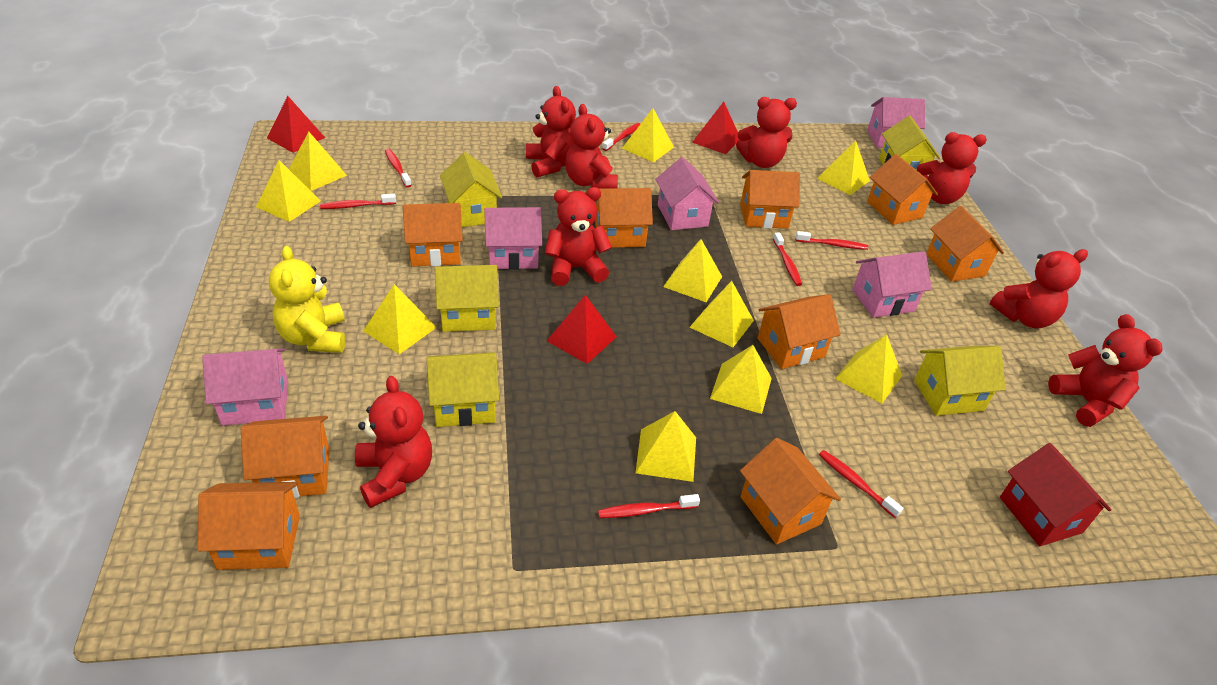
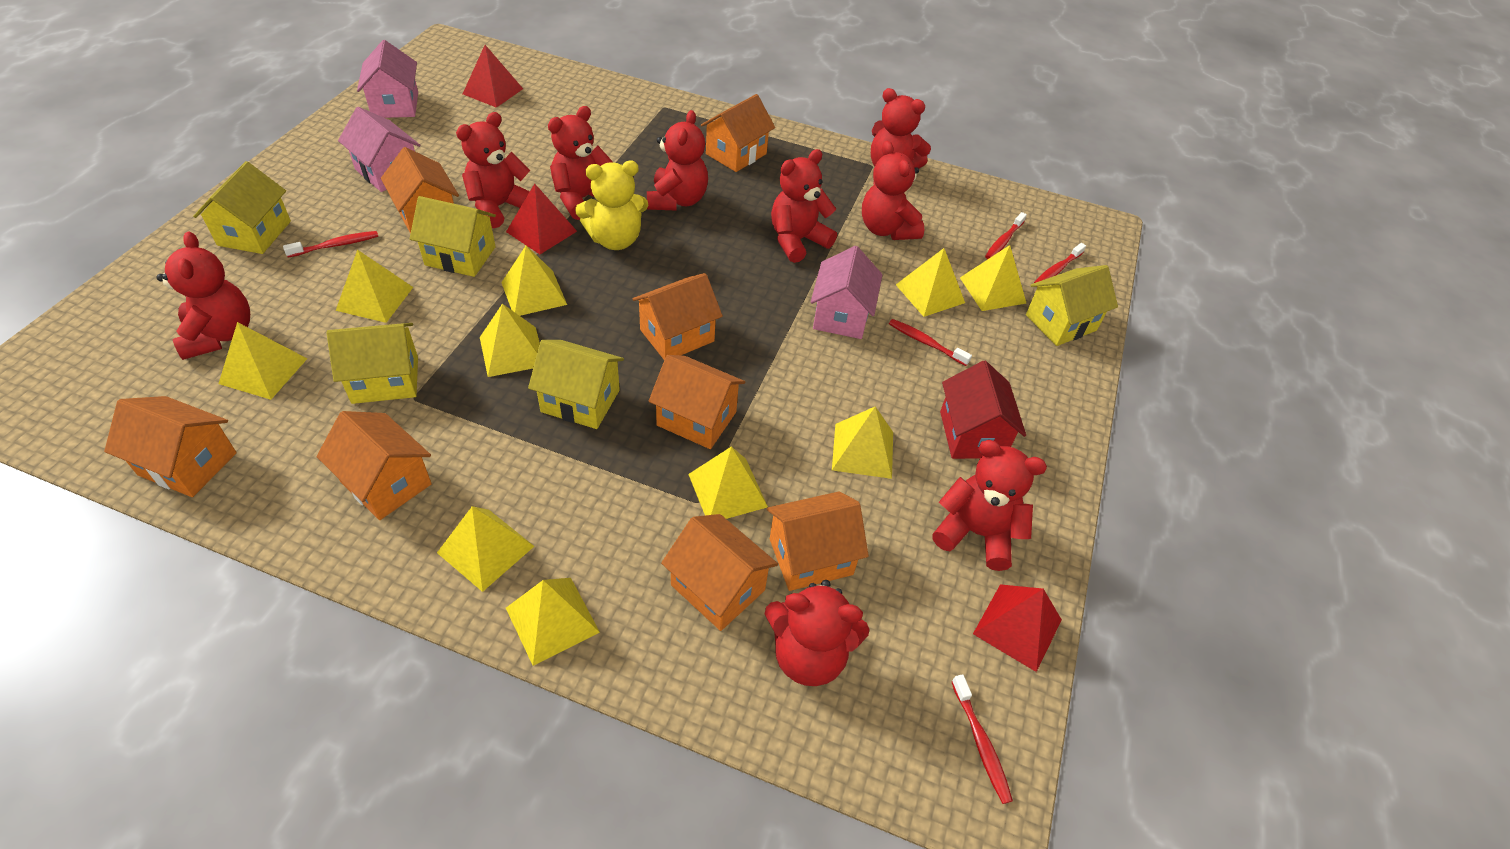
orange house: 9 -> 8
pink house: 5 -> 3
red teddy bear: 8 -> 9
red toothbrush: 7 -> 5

* * *

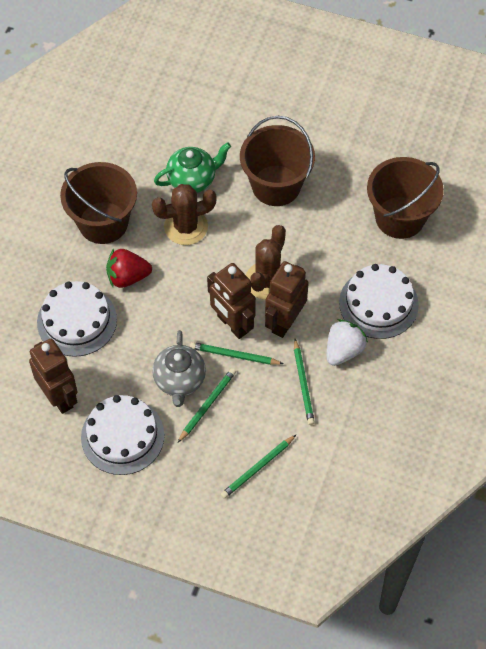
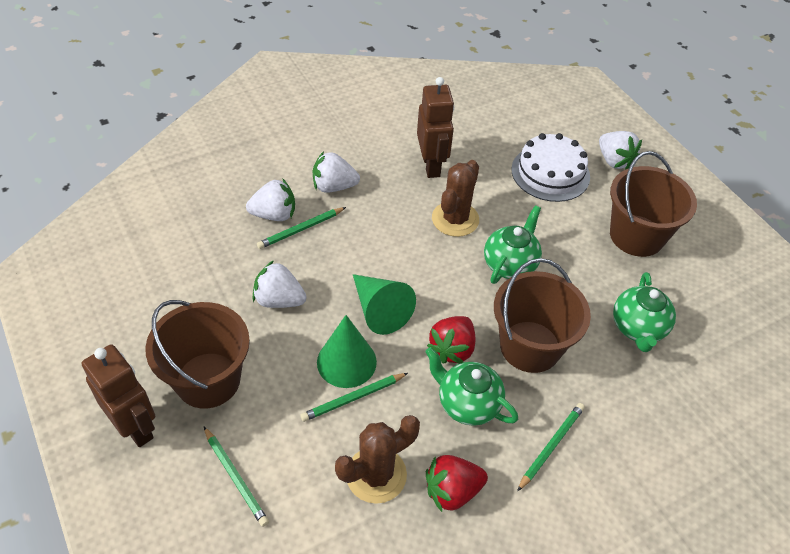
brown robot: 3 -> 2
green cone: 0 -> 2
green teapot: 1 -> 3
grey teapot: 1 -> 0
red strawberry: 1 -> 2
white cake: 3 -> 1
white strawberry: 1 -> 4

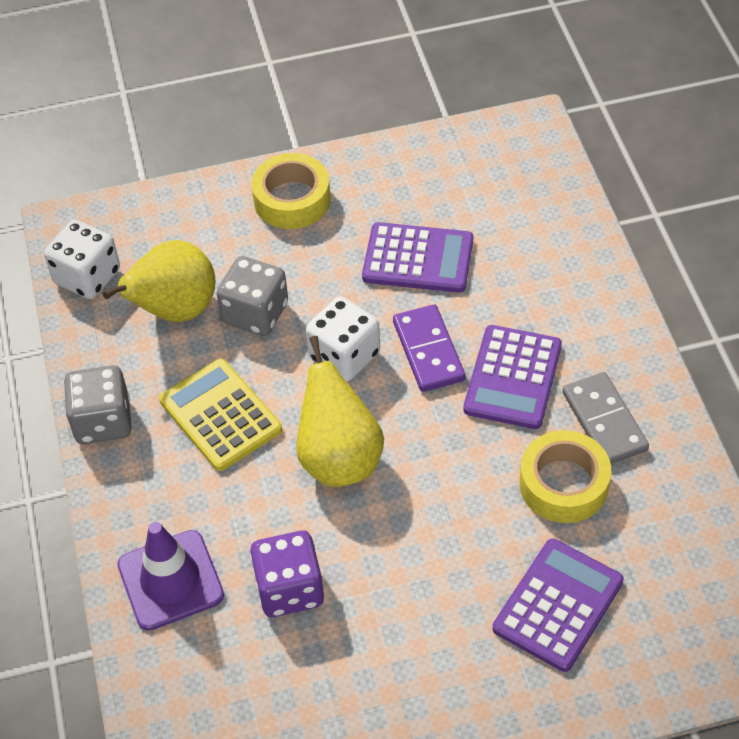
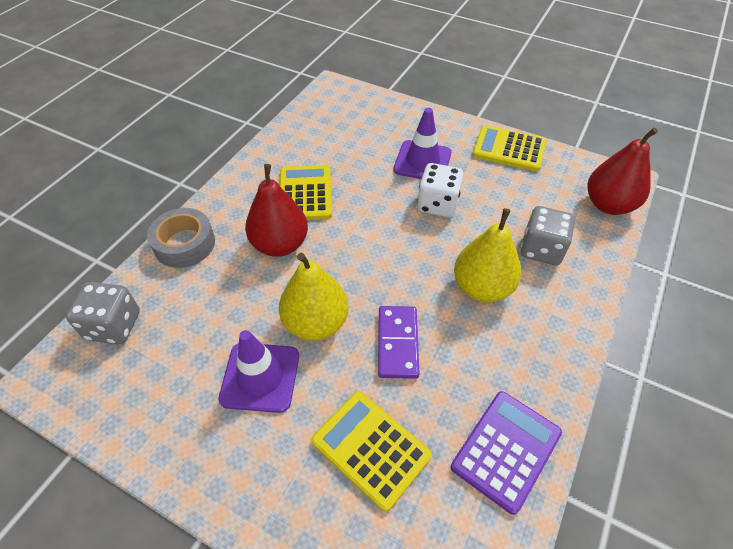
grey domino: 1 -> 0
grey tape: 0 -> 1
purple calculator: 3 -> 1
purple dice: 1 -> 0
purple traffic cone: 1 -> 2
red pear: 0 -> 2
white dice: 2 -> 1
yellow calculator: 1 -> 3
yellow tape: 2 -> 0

--

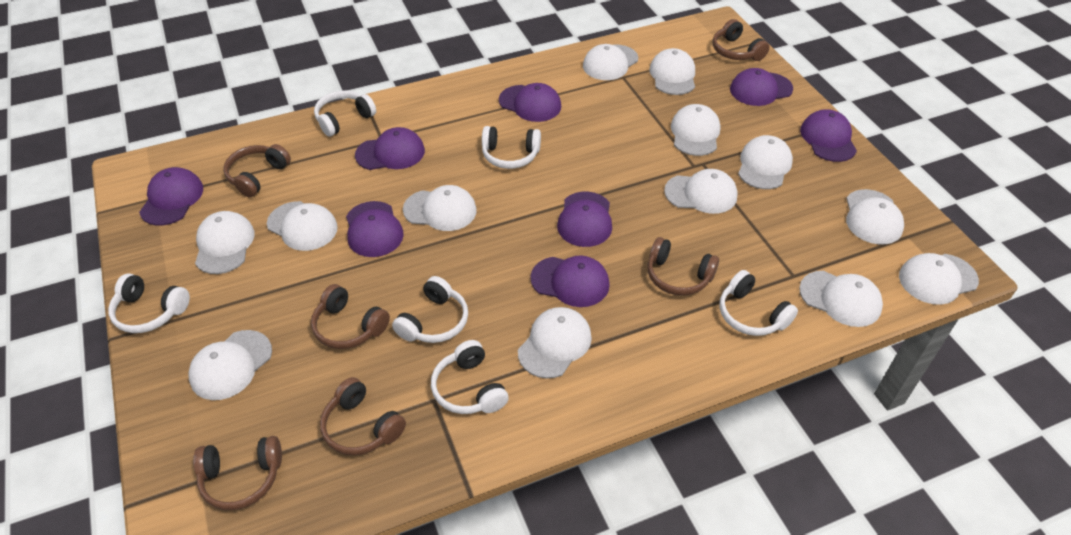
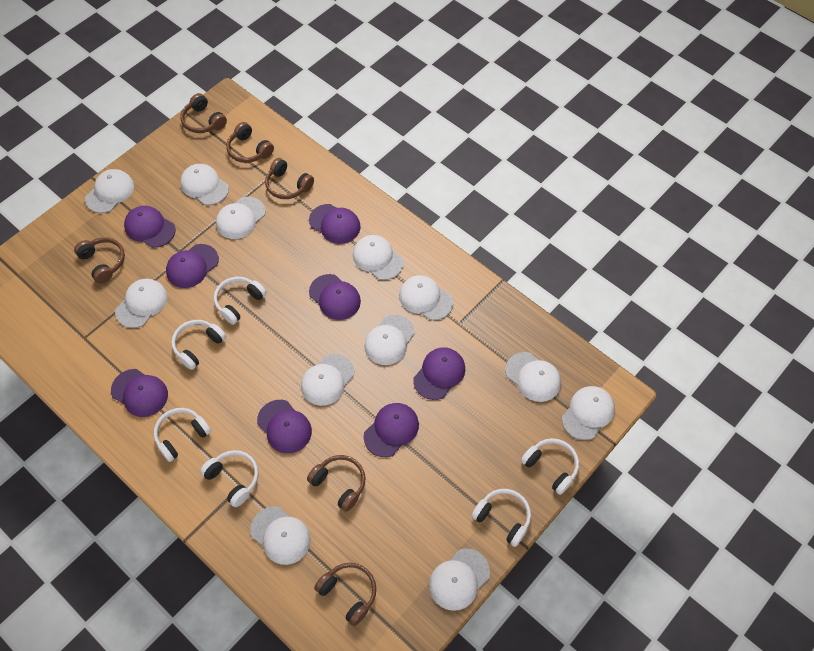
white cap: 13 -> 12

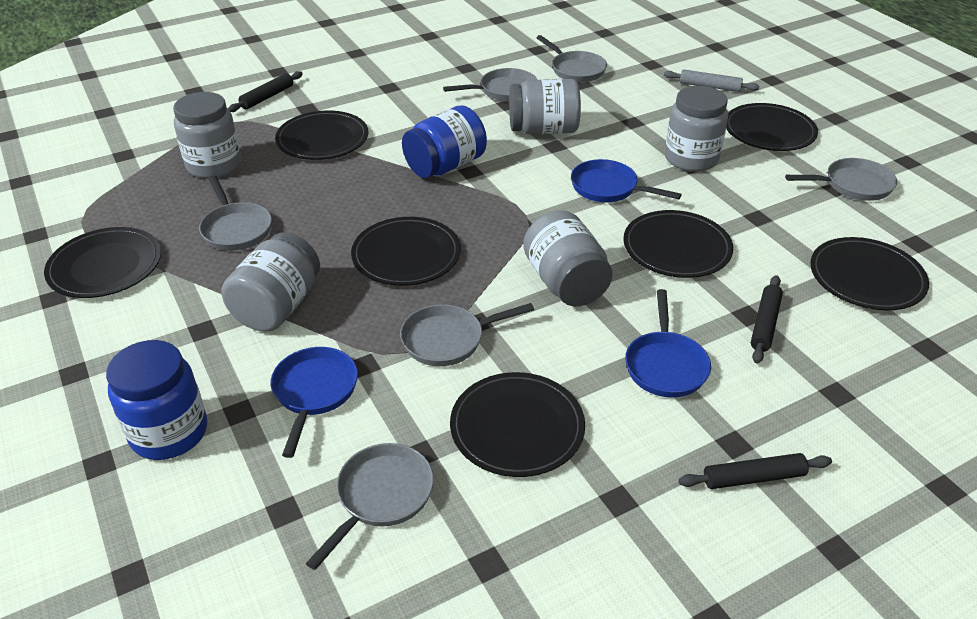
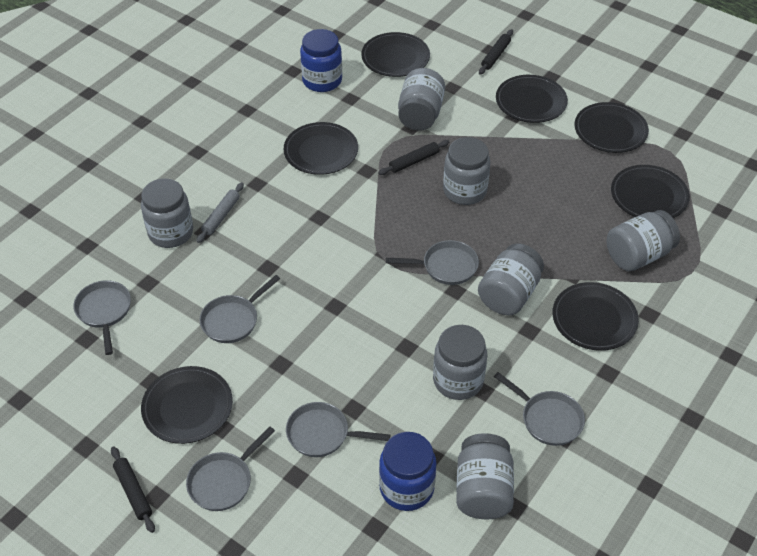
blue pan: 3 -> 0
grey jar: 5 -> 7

Work request: Please give the number of lines in the entries above that hold "yellow", with no other words.

Your solution: 2